# Exercise prompt
Count how many lines of the data below contain the string "brown", and reply with only that number.

+++ Information shown +++

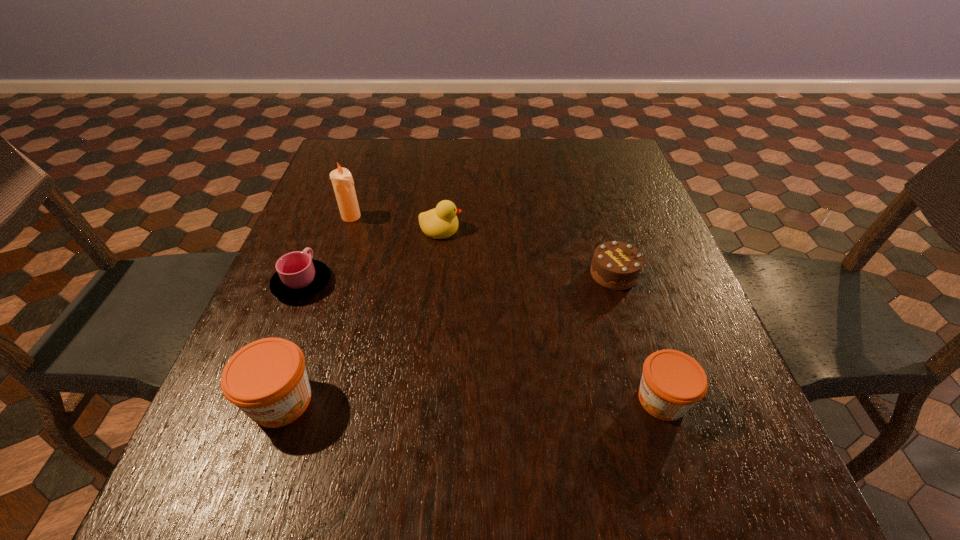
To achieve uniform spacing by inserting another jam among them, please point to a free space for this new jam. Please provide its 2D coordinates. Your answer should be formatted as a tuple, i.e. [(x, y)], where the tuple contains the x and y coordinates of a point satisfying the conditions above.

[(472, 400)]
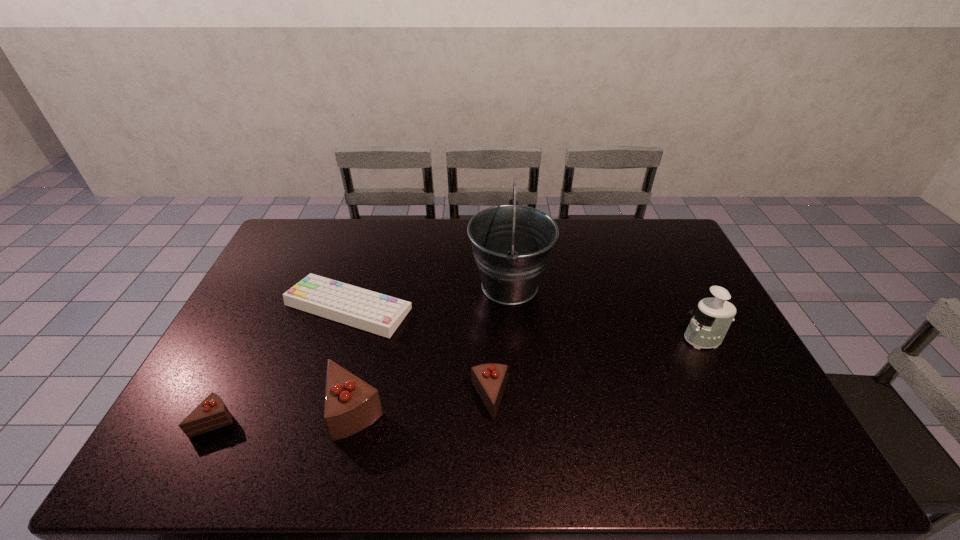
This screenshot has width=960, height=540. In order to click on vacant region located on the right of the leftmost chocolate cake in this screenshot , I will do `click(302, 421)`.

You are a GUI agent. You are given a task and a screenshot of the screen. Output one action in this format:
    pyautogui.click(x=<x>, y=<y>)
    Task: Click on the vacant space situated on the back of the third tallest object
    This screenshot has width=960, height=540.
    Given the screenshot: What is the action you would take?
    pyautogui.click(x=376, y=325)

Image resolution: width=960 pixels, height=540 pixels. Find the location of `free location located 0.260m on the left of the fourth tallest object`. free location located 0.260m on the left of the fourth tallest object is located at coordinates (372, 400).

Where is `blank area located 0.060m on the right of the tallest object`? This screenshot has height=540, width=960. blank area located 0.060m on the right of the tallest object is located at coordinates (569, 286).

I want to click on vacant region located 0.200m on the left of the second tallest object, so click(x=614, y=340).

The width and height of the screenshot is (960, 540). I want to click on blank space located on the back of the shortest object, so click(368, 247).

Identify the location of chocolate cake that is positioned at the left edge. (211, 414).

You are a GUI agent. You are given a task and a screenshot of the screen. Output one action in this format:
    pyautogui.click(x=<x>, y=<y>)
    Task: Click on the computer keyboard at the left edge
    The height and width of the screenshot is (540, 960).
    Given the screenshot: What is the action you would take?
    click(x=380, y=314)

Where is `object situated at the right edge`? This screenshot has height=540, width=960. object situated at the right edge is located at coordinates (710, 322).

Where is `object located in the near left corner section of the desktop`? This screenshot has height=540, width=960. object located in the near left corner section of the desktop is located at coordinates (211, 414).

+++
+++ Information shown +++

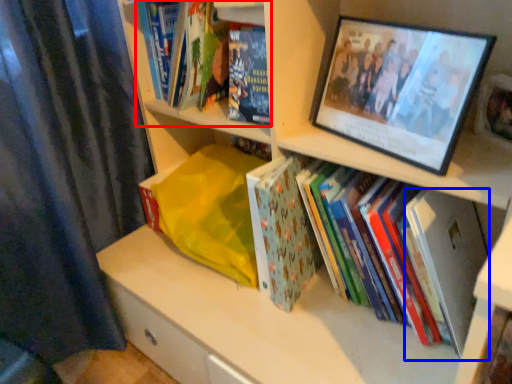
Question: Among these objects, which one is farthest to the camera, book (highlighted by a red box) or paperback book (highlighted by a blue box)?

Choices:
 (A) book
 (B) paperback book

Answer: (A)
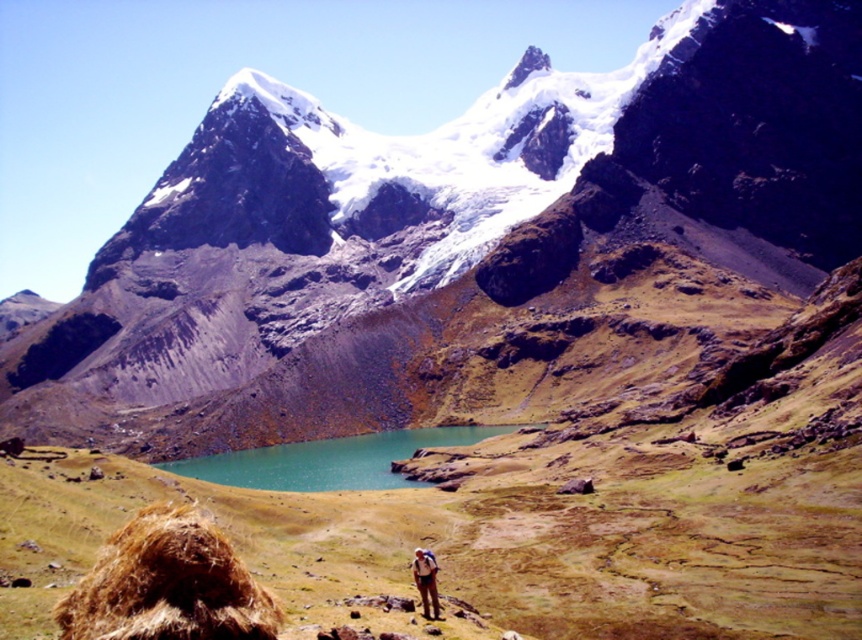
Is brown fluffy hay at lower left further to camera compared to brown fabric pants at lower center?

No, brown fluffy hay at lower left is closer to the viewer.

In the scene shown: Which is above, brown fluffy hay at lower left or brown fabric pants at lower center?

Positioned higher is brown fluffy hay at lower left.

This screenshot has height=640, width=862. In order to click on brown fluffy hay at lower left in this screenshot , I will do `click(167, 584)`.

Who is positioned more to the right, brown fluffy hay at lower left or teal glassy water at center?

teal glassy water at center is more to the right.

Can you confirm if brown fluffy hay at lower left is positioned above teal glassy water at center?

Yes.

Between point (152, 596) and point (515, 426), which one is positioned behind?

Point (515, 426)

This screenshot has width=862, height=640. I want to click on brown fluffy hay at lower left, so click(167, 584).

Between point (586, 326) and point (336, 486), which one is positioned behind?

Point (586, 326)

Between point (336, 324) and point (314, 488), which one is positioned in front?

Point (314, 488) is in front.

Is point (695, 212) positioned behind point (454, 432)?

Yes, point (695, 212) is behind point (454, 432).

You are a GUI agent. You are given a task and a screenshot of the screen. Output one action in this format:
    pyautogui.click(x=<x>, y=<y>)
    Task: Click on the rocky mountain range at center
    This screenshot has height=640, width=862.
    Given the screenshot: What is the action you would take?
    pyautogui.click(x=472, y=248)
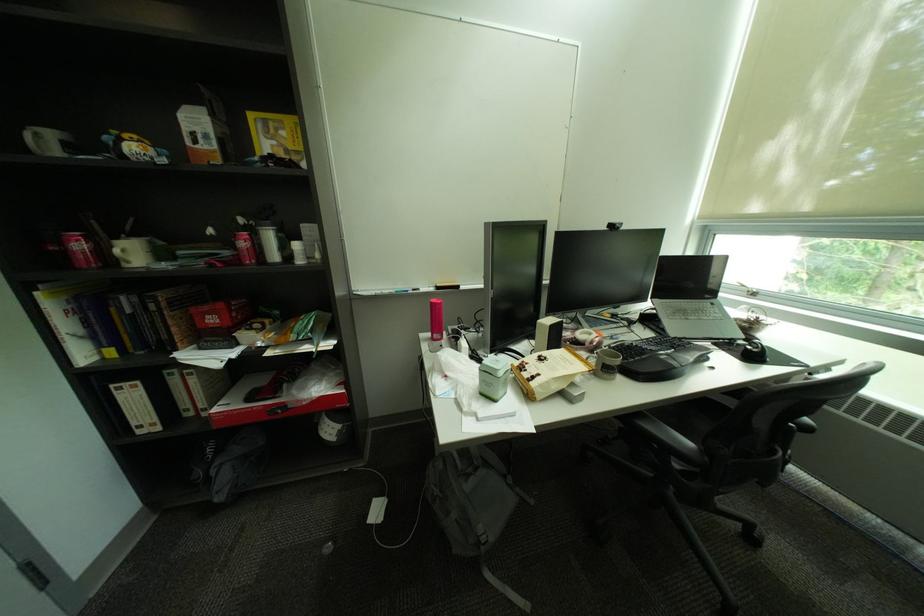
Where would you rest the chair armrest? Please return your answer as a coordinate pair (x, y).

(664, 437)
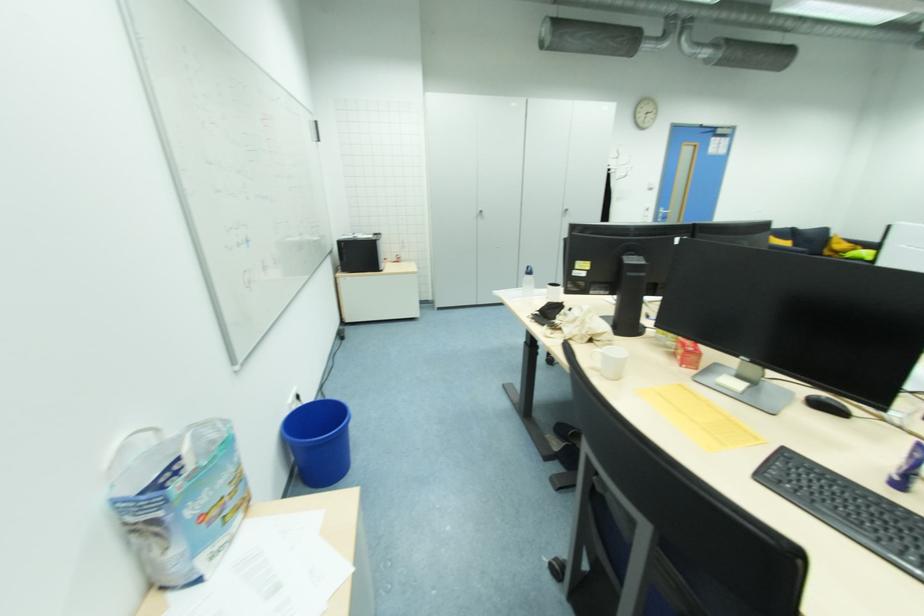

+++

# Correct output
8